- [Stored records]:
+--
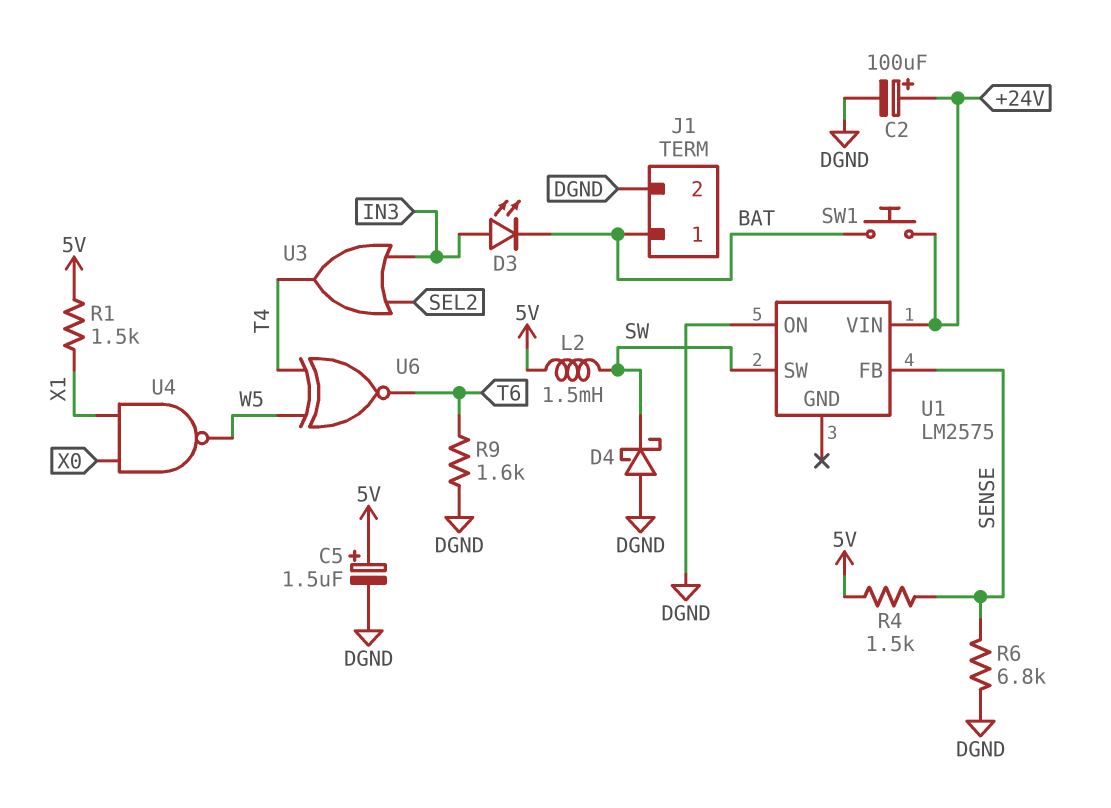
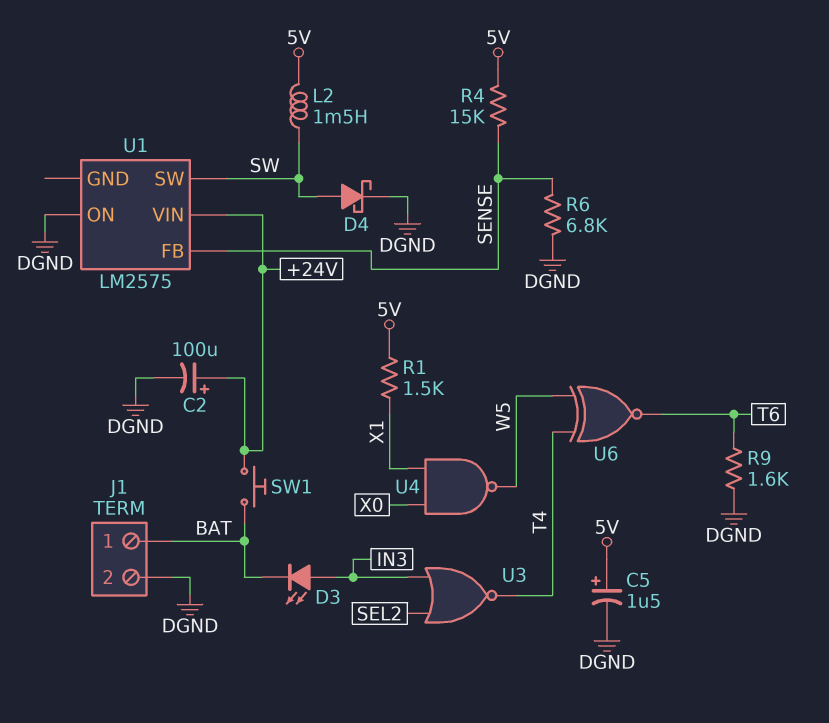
D4: schottky (A DGND, K SW) -> schottky (A SW, K DGND)
R4: 1.5k (5V, SENSE) -> 15k (5V, SENSE)
U3: OR (in IN3, in SEL2, out T4) -> NOR (in IN3, in SEL2, out T4)

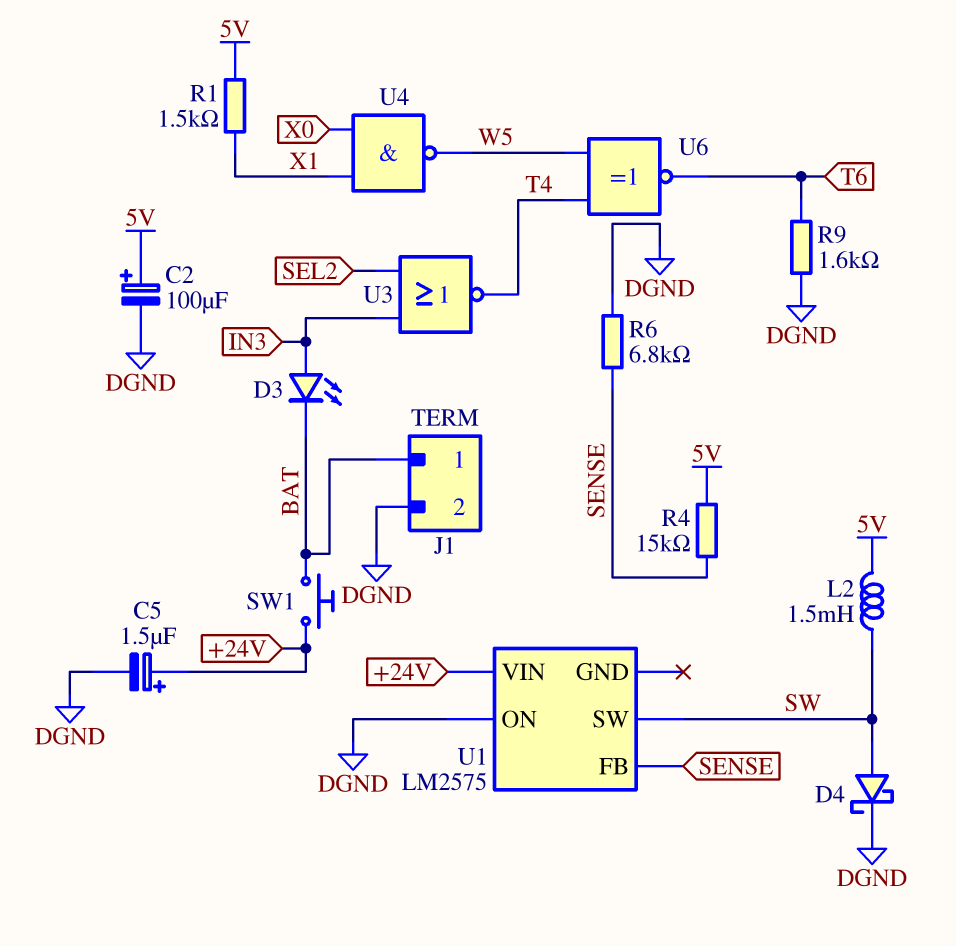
C2: 100uF (plus +24V, minus DGND) -> 100uF (plus 5V, minus DGND)
C5: 1.5uF (plus 5V, minus DGND) -> 1.5uF (plus +24V, minus DGND)

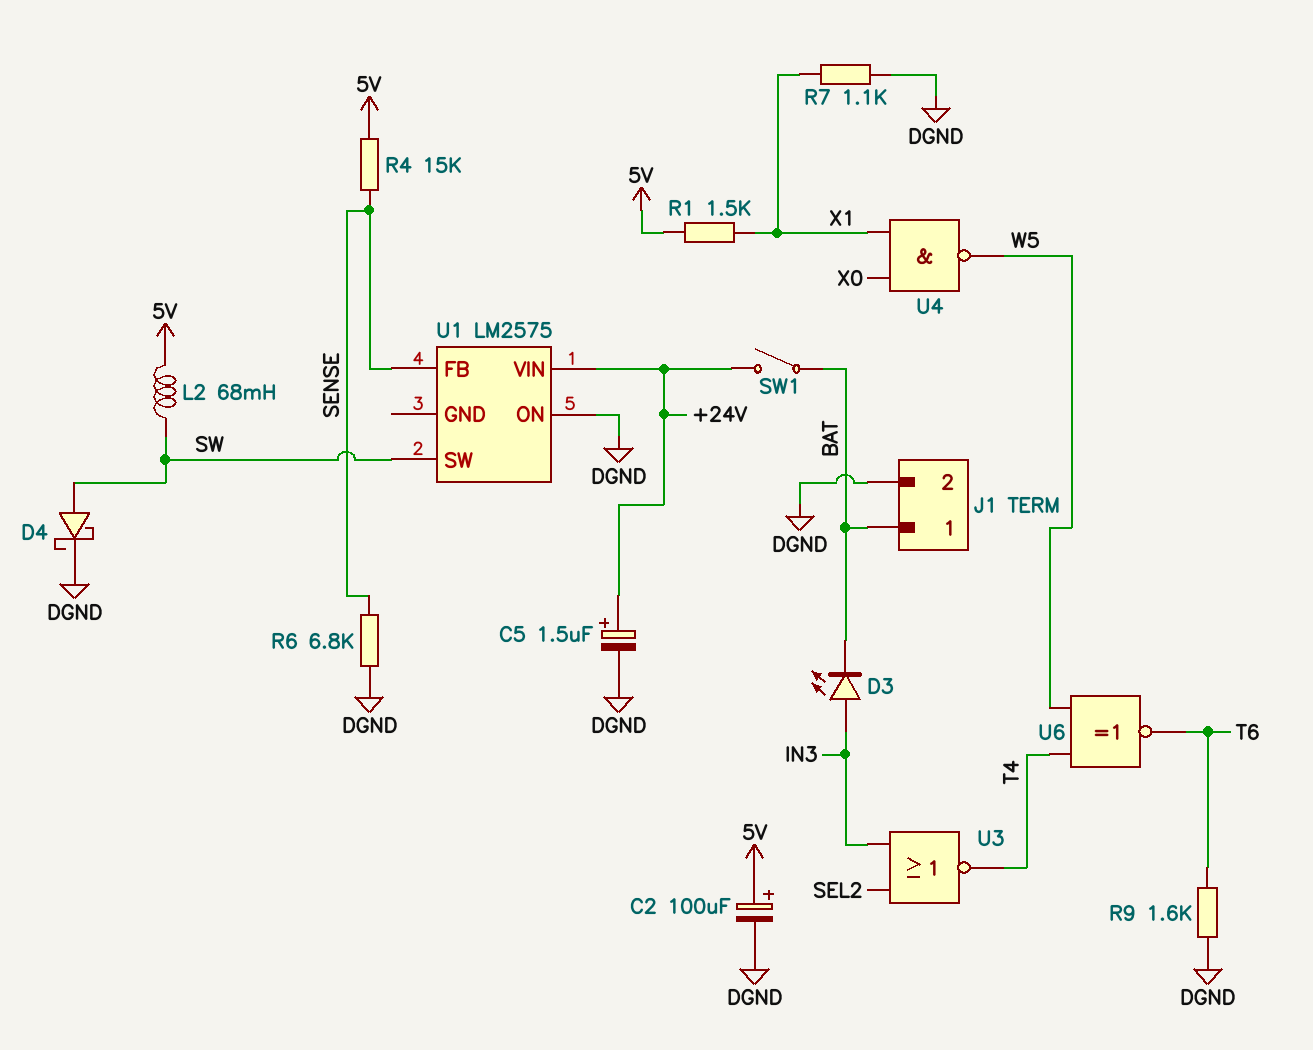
L2: 1.5mH (5V, SW) -> 68mH (5V, SW)
R7: none -> 1.1k (DGND, X1)
SW1: button (+24V, BAT) -> switch (+24V, BAT)

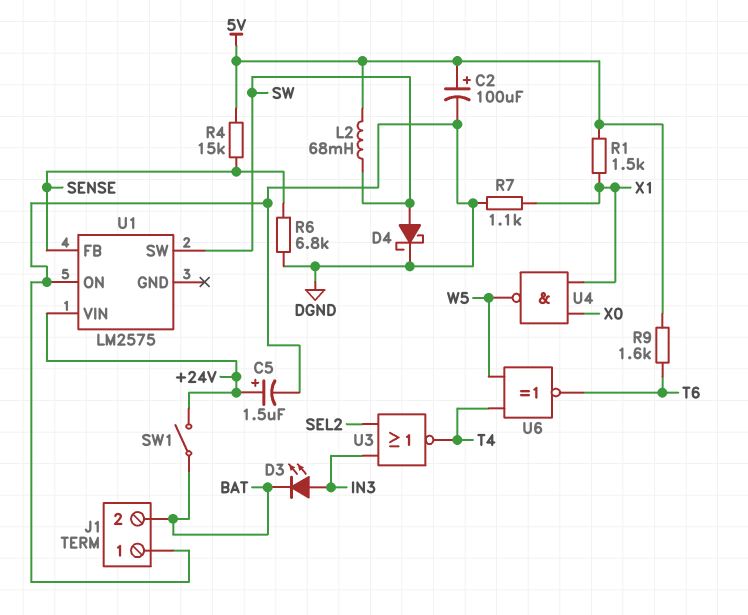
J1 pin 1: BAT -> DGND
J1 pin 2: DGND -> BAT
R9: 1.6k (DGND, T6) -> 1.6k (5V, T6)

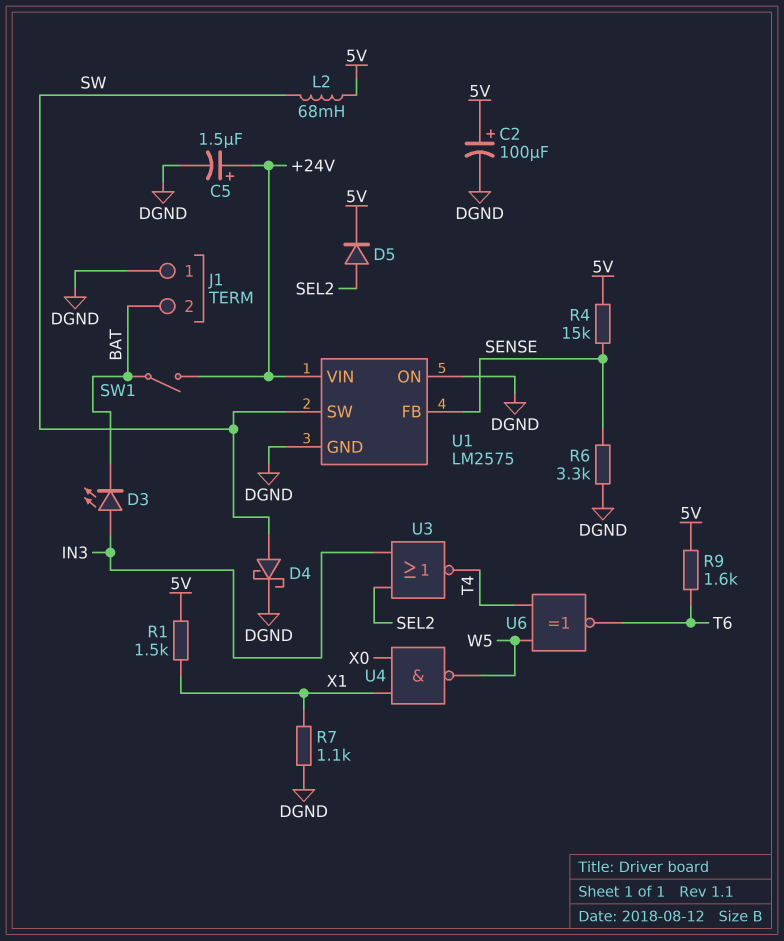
D5: none -> diode (A SEL2, K 5V)
R6: 6.8k (DGND, SENSE) -> 3.3k (DGND, SENSE)
U1 pin GND: none -> DGND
+--
- [THE TASK]: Where does the word "DGND" appear in the records? Copy every line that holds it.

- [ANSWER SECTION]:
D4: schottky (A DGND, K SW) -> schottky (A SW, K DGND)
C2: 100uF (plus +24V, minus DGND) -> 100uF (plus 5V, minus DGND)
C5: 1.5uF (plus 5V, minus DGND) -> 1.5uF (plus +24V, minus DGND)
R7: none -> 1.1k (DGND, X1)
J1 pin 1: BAT -> DGND
J1 pin 2: DGND -> BAT
R9: 1.6k (DGND, T6) -> 1.6k (5V, T6)
R6: 6.8k (DGND, SENSE) -> 3.3k (DGND, SENSE)
U1 pin GND: none -> DGND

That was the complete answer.